**Exercise brief**
Return the data below exactly as given, except for the images.

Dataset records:

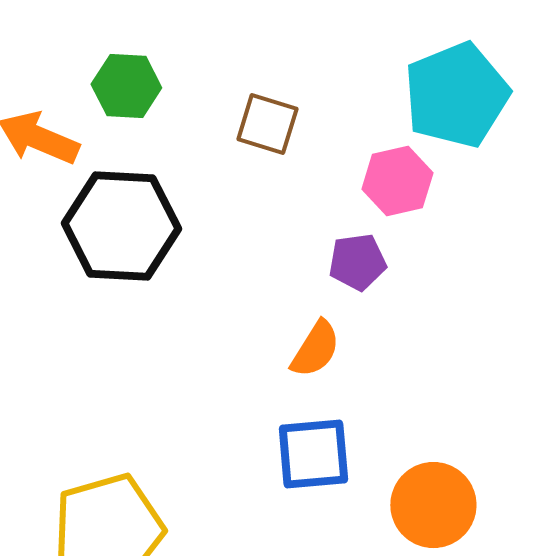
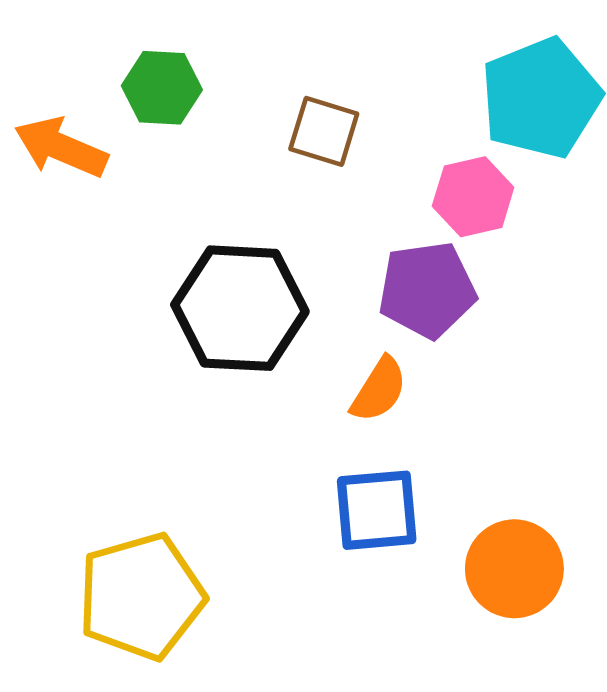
black hexagon: (121, 226) -> (240, 308), moved
purple pentagon: (357, 262) -> (427, 290), size x1.5

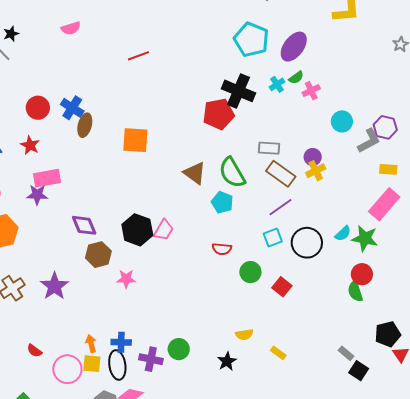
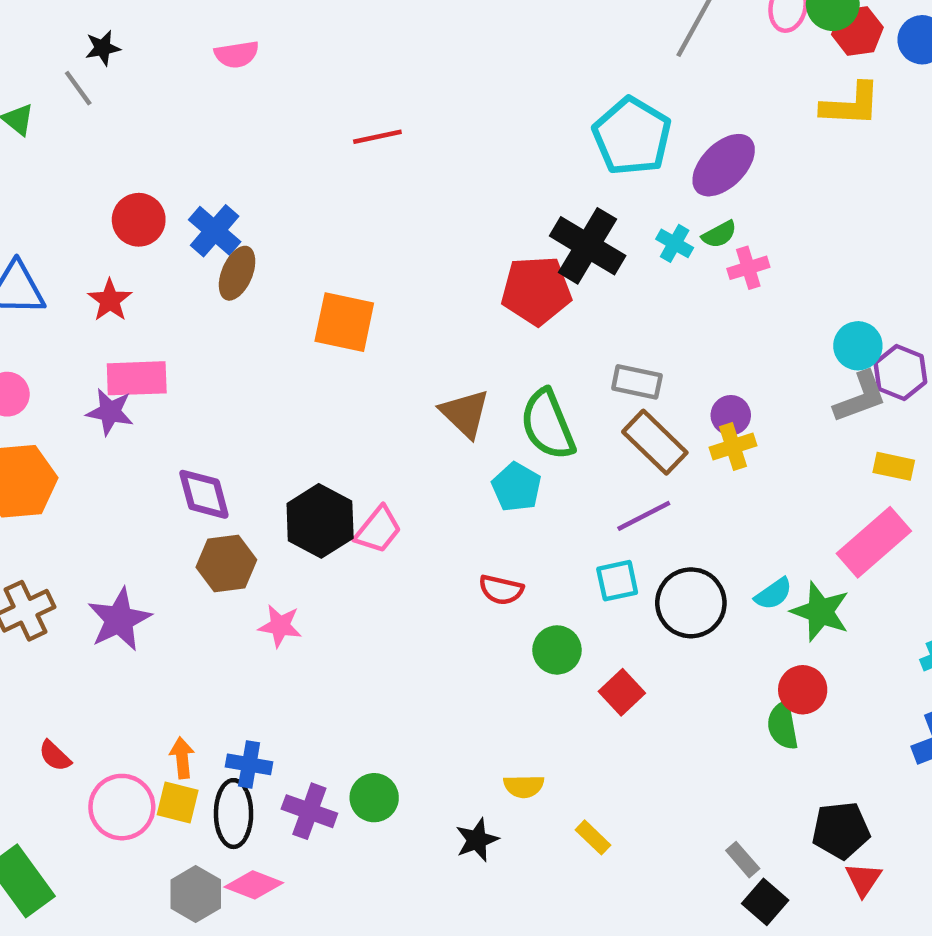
cyan cross: (277, 84) -> (675, 243), turned -35
cyan circle: (342, 121) -> (858, 346), moved

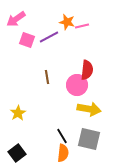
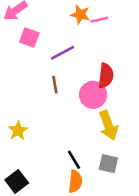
purple line: (49, 37) -> (63, 53), moved
yellow arrow: (89, 109) -> (108, 125), turned 60
gray square: (89, 139) -> (108, 164), size x0.7

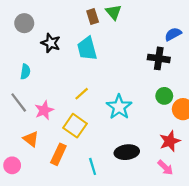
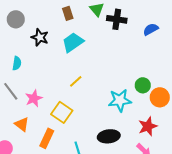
brown rectangle: (93, 17) -> (68, 13), moved
cyan trapezoid: (87, 49) -> (73, 42), turned 70
black cross: (159, 58) -> (117, 19), moved
yellow line: (82, 94) -> (76, 81), moved
cyan star: (119, 107) -> (120, 100), moved, turned 30

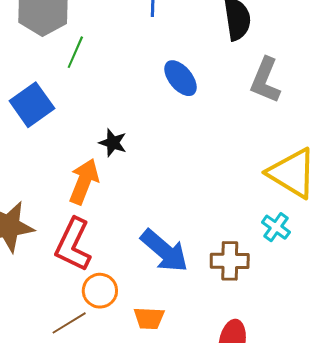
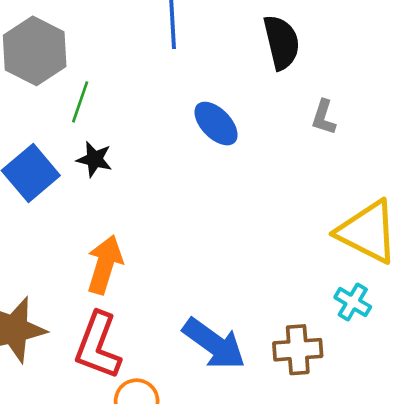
gray L-shape: (265, 80) -> (324, 117), size x0.6
black star: (113, 143) -> (94, 159), moved

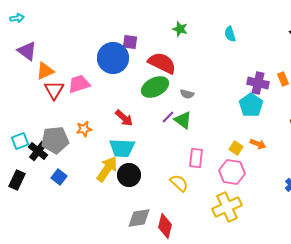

**Reply to the task**
black hexagon: (121, 226) -> (240, 308), moved
purple pentagon: (357, 262) -> (427, 290), size x1.5

cyan cross: (277, 84) -> (675, 243), turned -35
cyan circle: (342, 121) -> (858, 346), moved

purple line: (49, 37) -> (63, 53), moved
yellow arrow: (89, 109) -> (108, 125), turned 60
gray square: (89, 139) -> (108, 164), size x0.7

brown rectangle: (93, 17) -> (68, 13), moved
cyan trapezoid: (87, 49) -> (73, 42), turned 70
black cross: (159, 58) -> (117, 19), moved
yellow line: (82, 94) -> (76, 81), moved
cyan star: (119, 107) -> (120, 100), moved, turned 30

gray L-shape: (265, 80) -> (324, 117), size x0.6
black star: (113, 143) -> (94, 159), moved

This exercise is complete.